▶ _Task to carry out_
Go over the records and copy every line with the string "braun".

▶ _Items listed in a dataset_
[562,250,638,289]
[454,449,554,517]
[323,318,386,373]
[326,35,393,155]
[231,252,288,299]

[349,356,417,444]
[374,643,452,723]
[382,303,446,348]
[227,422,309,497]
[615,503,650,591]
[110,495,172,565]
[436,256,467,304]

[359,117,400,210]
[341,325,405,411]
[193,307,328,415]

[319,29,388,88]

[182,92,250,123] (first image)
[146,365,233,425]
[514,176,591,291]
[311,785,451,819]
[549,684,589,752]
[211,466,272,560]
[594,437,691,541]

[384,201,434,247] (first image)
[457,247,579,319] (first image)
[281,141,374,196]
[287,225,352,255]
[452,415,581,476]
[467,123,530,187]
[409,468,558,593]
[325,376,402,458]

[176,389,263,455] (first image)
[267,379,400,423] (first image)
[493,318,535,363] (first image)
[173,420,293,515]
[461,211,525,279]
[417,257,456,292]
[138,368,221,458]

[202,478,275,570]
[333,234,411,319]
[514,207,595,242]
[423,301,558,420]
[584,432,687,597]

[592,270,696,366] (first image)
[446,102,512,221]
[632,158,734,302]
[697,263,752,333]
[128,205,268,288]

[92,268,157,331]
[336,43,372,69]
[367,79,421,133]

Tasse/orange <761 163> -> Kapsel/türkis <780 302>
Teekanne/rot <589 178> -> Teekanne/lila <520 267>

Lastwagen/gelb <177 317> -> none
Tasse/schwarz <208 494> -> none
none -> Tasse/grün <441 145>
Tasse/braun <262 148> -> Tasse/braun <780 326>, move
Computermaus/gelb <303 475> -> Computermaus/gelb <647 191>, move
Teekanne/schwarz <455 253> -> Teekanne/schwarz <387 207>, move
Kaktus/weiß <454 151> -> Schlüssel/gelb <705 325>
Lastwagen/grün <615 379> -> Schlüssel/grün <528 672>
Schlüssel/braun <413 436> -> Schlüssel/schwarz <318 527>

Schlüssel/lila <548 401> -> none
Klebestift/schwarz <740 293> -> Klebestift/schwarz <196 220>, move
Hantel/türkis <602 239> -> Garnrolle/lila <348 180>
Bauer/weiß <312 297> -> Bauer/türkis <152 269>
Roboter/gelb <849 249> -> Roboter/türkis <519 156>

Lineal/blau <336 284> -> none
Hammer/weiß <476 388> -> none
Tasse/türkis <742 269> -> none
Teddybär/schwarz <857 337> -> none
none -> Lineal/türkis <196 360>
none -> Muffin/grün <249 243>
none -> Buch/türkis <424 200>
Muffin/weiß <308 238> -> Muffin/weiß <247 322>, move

▶ _Exercise solution_
Tasse/braun <262 148> -> Tasse/braun <780 326>, move
Schlüssel/braun <413 436> -> Schlüssel/schwarz <318 527>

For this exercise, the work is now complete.